#### Aim of the exercise:
Only the final stretch of the data is wanted: reproduce the line containing "The dispensador de" and each line after it, exactly.

#### Input data:
'''
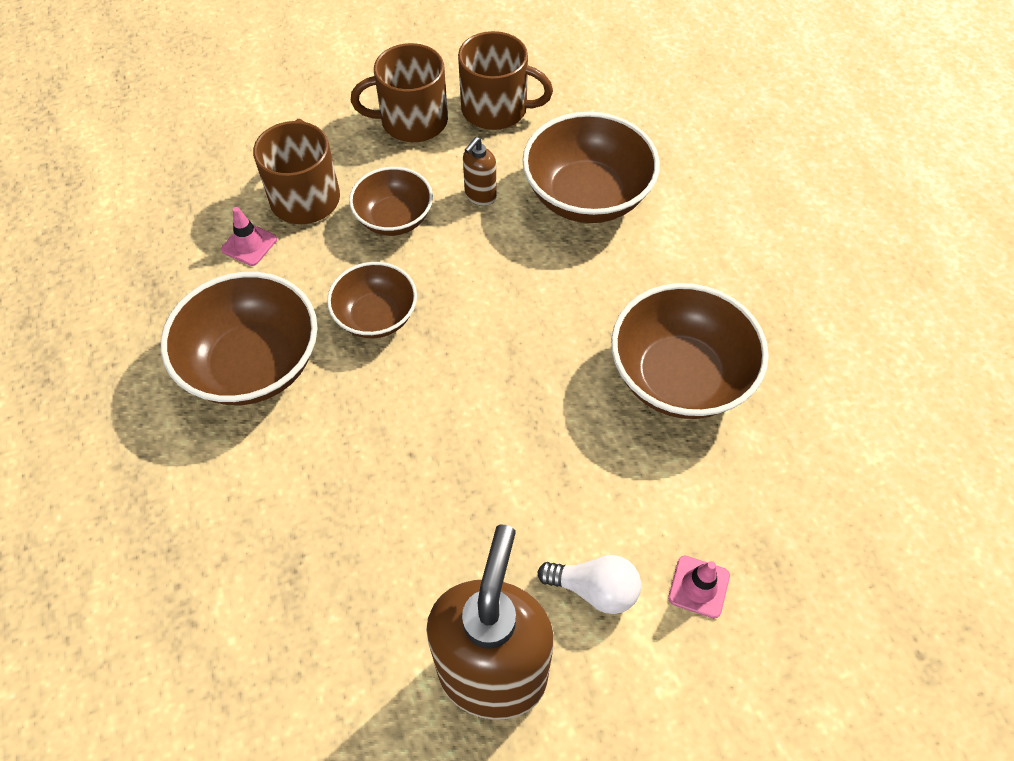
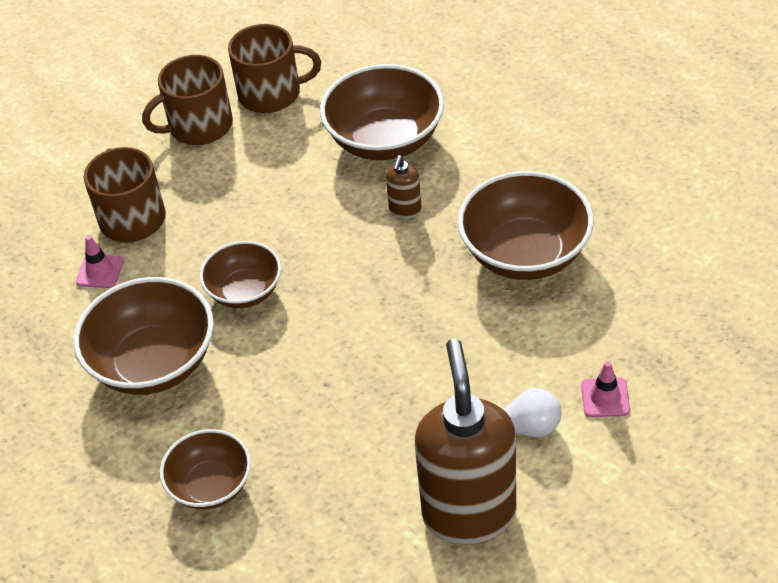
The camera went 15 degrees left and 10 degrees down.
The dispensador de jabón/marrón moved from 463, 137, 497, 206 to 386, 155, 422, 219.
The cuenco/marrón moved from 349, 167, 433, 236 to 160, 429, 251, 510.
'''
#### Exercise answer:
The dispensador de jabón/marrón moved from 463, 137, 497, 206 to 386, 155, 422, 219.
The cuenco/marrón moved from 349, 167, 433, 236 to 160, 429, 251, 510.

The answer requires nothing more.